Exercise
Format every row below as a JSON list of strings, one string per line, leaving out blank lines.

Input data
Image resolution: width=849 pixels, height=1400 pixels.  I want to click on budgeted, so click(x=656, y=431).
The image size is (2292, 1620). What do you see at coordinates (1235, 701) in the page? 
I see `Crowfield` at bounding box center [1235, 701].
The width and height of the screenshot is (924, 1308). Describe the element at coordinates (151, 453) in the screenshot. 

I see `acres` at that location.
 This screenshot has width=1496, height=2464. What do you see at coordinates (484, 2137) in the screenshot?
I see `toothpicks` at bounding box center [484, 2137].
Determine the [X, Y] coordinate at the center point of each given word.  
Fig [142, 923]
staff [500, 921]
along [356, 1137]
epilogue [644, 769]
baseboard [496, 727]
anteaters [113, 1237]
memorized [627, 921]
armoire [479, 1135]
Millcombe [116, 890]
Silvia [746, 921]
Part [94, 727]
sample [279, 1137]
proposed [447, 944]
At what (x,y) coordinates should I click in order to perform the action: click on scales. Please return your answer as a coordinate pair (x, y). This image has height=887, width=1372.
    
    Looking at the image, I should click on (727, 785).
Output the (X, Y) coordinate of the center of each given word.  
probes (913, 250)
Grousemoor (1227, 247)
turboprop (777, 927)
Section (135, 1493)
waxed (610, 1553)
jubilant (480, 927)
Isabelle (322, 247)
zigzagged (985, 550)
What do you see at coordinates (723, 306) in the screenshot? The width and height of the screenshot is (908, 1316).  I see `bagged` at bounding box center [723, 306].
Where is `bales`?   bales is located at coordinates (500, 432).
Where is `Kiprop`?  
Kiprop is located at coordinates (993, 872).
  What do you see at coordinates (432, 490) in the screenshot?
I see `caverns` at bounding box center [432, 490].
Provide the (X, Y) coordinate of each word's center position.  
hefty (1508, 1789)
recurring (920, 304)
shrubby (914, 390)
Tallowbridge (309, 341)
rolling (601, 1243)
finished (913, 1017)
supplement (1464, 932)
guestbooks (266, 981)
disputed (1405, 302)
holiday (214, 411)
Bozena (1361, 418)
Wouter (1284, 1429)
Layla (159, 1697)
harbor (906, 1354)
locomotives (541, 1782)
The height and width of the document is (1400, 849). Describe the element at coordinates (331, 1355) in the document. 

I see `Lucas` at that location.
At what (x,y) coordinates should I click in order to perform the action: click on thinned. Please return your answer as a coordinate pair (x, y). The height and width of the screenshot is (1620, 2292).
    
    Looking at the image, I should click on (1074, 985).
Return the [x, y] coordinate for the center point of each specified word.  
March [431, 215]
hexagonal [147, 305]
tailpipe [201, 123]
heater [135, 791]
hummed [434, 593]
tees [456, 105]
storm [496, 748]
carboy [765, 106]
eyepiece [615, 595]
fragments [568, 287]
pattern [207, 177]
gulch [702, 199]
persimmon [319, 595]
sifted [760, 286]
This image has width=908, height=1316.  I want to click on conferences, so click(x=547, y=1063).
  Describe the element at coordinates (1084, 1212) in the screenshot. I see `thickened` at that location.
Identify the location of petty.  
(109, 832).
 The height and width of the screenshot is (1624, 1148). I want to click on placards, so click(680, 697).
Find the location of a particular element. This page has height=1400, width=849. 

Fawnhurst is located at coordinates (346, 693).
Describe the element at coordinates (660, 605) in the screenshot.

Final result
[
  "Image resolution: width=849 pixels, height=1400 pixels.  I want to click on budgeted, so click(x=656, y=431).",
  "The image size is (2292, 1620). What do you see at coordinates (1235, 701) in the page? ",
  "I see `Crowfield` at bounding box center [1235, 701].",
  "The width and height of the screenshot is (924, 1308). Describe the element at coordinates (151, 453) in the screenshot. ",
  "I see `acres` at that location.",
  " This screenshot has width=1496, height=2464. What do you see at coordinates (484, 2137) in the screenshot?",
  "I see `toothpicks` at bounding box center [484, 2137].",
  "Determine the [X, Y] coordinate at the center point of each given word.  ",
  "Fig [142, 923]",
  "staff [500, 921]",
  "along [356, 1137]",
  "epilogue [644, 769]",
  "baseboard [496, 727]",
  "anteaters [113, 1237]",
  "memorized [627, 921]",
  "armoire [479, 1135]",
  "Millcombe [116, 890]",
  "Silvia [746, 921]",
  "Part [94, 727]",
  "sample [279, 1137]",
  "proposed [447, 944]",
  "At what (x,y) coordinates should I click in order to perform the action: click on scales. Please return your answer as a coordinate pair (x, y). This image has height=887, width=1372.",
  "    Looking at the image, I should click on (727, 785).",
  "Output the (X, Y) coordinate of the center of each given word.  ",
  "probes (913, 250)",
  "Grousemoor (1227, 247)",
  "turboprop (777, 927)",
  "Section (135, 1493)",
  "waxed (610, 1553)",
  "jubilant (480, 927)",
  "Isabelle (322, 247)",
  "zigzagged (985, 550)",
  "What do you see at coordinates (723, 306) in the screenshot? The width and height of the screenshot is (908, 1316).  I see `bagged` at bounding box center [723, 306].",
  "Where is `bales`?   bales is located at coordinates (500, 432).",
  "Where is `Kiprop`?  ",
  "Kiprop is located at coordinates (993, 872).",
  "  What do you see at coordinates (432, 490) in the screenshot?",
  "I see `caverns` at bounding box center [432, 490].",
  "Provide the (X, Y) coordinate of each word's center position.  ",
  "hefty (1508, 1789)",
  "recurring (920, 304)",
  "shrubby (914, 390)",
  "Tallowbridge (309, 341)",
  "rolling (601, 1243)",
  "finished (913, 1017)",
  "supplement (1464, 932)",
  "guestbooks (266, 981)",
  "disputed (1405, 302)",
  "holiday (214, 411)",
  "Bozena (1361, 418)",
  "Wouter (1284, 1429)",
  "Layla (159, 1697)",
  "harbor (906, 1354)",
  "locomotives (541, 1782)",
  "The height and width of the document is (1400, 849). Describe the element at coordinates (331, 1355) in the document. ",
  "I see `Lucas` at that location.",
  "At what (x,y) coordinates should I click in order to perform the action: click on thinned. Please return your answer as a coordinate pair (x, y). The height and width of the screenshot is (1620, 2292).",
  "    Looking at the image, I should click on (1074, 985).",
  "Return the [x, y] coordinate for the center point of each specified word.  ",
  "March [431, 215]",
  "hexagonal [147, 305]",
  "tailpipe [201, 123]",
  "heater [135, 791]",
  "hummed [434, 593]",
  "tees [456, 105]",
  "storm [496, 748]",
  "carboy [765, 106]",
  "eyepiece [615, 595]",
  "fragments [568, 287]",
  "pattern [207, 177]",
  "gulch [702, 199]",
  "persimmon [319, 595]",
  "sifted [760, 286]",
  "This image has width=908, height=1316.  I want to click on conferences, so click(x=547, y=1063).",
  "  Describe the element at coordinates (1084, 1212) in the screenshot. I see `thickened` at that location.",
  "Identify the location of petty.  ",
  "(109, 832).",
  " The height and width of the screenshot is (1624, 1148). I want to click on placards, so click(680, 697).",
  "Find the location of a particular element. This page has height=1400, width=849. ",
  "Fawnhurst is located at coordinates (346, 693).",
  "Describe the element at coordinates (660, 605) in the screenshot."
]